*What you need to do*: Lines to return, exactly: from the line with "- → clock (yellow)" to the line with "drum (red) (3rd from left), x0.55" in the entries below, both included.

*Raw data*:

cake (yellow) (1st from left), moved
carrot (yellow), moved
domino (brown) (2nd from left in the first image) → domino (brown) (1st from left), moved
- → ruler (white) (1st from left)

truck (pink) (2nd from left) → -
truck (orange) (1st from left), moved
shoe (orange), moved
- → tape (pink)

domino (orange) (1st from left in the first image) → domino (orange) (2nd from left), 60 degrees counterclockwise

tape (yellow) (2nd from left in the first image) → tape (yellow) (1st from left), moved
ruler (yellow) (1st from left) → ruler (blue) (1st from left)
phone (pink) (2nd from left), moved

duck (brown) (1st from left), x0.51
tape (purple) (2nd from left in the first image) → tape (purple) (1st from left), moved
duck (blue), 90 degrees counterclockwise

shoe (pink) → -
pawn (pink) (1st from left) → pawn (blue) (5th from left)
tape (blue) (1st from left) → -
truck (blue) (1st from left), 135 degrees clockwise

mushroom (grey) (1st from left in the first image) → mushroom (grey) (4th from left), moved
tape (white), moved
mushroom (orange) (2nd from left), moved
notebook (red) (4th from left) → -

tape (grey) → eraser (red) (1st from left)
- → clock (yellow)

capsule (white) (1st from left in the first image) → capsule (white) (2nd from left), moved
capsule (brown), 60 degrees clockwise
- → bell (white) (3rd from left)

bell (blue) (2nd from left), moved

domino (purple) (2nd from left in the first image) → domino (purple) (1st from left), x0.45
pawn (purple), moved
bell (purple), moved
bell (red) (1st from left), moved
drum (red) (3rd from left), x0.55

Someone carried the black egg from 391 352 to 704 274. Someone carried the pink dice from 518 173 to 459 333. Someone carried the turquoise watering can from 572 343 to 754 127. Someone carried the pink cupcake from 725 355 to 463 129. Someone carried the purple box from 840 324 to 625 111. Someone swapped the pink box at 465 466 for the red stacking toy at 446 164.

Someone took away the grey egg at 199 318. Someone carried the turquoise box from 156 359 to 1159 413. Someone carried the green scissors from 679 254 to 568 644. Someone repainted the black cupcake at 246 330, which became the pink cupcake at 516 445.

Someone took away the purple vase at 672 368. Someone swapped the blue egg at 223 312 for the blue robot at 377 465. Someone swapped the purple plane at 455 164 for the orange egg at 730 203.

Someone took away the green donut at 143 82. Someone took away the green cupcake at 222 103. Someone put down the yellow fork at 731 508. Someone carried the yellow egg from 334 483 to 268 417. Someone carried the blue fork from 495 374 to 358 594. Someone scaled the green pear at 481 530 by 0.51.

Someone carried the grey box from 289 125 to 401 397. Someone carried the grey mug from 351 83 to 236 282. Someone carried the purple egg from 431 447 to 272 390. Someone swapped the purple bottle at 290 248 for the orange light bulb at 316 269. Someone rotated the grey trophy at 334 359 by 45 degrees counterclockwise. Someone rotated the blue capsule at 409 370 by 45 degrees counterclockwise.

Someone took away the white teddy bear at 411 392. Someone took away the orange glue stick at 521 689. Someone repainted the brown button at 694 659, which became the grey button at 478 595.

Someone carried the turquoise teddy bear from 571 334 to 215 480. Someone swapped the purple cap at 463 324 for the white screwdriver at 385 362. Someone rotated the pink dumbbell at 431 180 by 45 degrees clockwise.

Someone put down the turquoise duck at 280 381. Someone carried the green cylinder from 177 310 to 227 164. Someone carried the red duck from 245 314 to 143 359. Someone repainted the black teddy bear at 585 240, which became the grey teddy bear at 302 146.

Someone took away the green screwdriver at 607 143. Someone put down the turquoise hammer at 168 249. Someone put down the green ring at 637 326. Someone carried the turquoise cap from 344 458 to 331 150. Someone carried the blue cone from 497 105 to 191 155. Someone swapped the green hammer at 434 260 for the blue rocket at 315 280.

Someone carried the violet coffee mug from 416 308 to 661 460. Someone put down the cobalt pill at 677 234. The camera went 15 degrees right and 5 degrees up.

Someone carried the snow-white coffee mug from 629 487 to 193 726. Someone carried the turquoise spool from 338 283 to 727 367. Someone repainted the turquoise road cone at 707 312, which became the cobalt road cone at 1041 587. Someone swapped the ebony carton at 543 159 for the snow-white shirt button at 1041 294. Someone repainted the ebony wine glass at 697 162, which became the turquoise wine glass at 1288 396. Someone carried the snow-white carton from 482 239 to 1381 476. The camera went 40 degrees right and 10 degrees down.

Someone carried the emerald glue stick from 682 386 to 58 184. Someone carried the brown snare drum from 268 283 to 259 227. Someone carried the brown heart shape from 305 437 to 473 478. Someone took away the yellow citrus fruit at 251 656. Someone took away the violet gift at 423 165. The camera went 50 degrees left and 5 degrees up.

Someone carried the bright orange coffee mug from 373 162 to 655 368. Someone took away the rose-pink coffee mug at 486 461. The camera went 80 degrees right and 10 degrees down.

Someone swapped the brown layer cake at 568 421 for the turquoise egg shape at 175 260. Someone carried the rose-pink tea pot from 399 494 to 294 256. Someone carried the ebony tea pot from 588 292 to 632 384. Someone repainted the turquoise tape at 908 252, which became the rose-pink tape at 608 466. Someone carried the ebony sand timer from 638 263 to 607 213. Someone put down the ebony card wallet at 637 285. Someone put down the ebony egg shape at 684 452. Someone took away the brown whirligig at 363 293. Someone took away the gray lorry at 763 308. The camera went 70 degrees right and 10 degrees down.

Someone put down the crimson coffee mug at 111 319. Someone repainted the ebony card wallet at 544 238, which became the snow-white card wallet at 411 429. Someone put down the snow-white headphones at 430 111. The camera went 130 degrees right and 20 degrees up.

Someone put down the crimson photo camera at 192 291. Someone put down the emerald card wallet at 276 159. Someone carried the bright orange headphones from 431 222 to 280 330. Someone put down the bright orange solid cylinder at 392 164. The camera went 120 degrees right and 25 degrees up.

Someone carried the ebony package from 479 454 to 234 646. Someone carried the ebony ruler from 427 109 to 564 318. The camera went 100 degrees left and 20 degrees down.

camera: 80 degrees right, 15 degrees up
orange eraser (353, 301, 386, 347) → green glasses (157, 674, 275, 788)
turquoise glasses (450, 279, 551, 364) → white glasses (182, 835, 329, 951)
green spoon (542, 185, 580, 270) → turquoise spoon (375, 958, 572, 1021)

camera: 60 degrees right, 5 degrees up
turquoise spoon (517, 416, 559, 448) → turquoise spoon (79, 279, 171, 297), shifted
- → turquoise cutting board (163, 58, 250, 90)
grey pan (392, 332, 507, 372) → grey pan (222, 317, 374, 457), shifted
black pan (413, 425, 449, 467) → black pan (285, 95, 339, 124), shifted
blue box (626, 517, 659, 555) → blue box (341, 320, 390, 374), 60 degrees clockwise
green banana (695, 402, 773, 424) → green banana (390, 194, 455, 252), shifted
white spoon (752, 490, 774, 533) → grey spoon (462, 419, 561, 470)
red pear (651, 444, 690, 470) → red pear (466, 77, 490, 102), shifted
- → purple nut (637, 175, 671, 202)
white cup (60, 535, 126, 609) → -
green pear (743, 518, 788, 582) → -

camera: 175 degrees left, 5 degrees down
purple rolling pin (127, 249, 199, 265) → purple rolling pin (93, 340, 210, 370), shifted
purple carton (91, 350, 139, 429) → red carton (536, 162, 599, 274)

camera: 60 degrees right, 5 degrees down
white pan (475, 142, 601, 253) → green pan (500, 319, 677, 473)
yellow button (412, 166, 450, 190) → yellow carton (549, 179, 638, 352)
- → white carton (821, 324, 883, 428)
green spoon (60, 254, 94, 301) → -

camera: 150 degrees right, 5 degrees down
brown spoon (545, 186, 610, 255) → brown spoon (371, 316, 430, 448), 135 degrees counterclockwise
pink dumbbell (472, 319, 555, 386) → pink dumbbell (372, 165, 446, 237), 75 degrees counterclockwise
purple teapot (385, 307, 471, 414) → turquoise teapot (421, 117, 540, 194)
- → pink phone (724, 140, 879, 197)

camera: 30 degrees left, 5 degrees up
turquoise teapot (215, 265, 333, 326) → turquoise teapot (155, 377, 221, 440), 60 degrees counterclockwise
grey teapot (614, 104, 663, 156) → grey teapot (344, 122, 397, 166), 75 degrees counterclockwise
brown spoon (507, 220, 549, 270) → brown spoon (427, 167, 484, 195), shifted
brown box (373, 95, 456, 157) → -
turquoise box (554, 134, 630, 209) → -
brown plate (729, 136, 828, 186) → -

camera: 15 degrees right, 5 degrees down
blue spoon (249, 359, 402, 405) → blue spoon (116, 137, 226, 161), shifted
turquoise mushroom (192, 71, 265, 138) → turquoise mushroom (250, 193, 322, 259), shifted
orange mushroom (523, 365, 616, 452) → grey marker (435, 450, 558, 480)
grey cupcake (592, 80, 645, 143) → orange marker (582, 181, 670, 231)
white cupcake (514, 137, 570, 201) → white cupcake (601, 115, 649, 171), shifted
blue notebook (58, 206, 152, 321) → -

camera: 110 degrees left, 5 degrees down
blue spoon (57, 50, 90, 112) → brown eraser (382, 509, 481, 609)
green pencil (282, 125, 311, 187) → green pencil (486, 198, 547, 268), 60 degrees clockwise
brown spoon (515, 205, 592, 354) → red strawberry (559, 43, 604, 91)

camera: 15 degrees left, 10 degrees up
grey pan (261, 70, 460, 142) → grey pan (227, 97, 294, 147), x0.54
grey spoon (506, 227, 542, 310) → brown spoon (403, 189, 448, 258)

*Solution for this task*:
- → clock (yellow)

capsule (white) (1st from left in the first image) → capsule (white) (2nd from left), moved
capsule (brown), 60 degrees clockwise
- → bell (white) (3rd from left)

bell (blue) (2nd from left), moved

domino (purple) (2nd from left in the first image) → domino (purple) (1st from left), x0.45
pawn (purple), moved
bell (purple), moved
bell (red) (1st from left), moved
drum (red) (3rd from left), x0.55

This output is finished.